[What to do] Counting from the line that holds "R8: 5.6k (+5V, N15) -> none", return each line exactly, through and including the last line of the entries.
** Stored data follows **
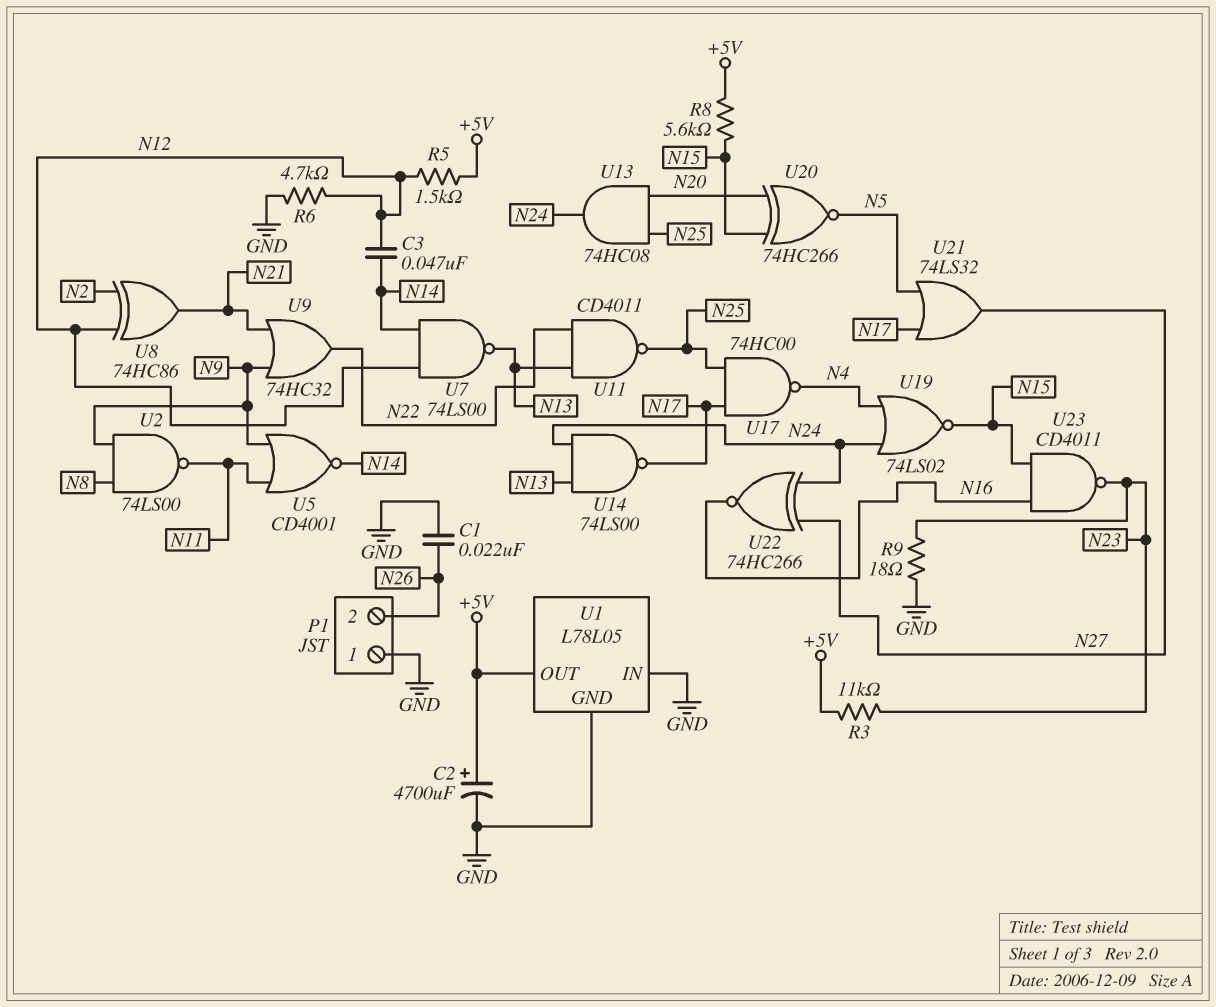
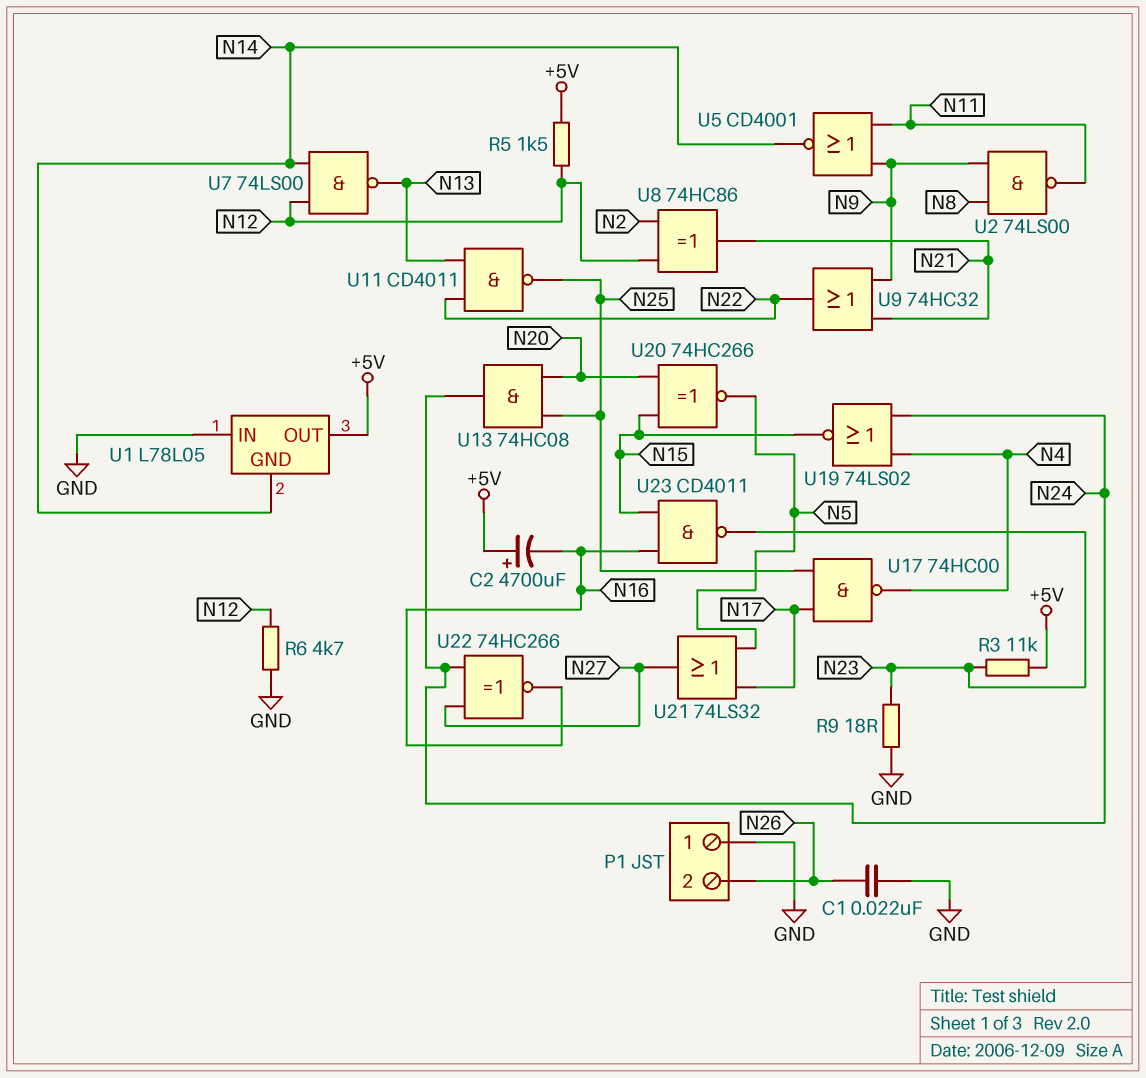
C2: 4700uF (plus +5V, minus GND) -> 4700uF (plus +5V, minus N16)
C3: 47nF (N12, N14) -> none
R8: 5.6k (+5V, N15) -> none
U1 pin GND: GND -> N14
U14: NAND 74LS00 (in N13, in N24, out N17) -> none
** End of Stored data **
[Task response]
R8: 5.6k (+5V, N15) -> none
U1 pin GND: GND -> N14
U14: NAND 74LS00 (in N13, in N24, out N17) -> none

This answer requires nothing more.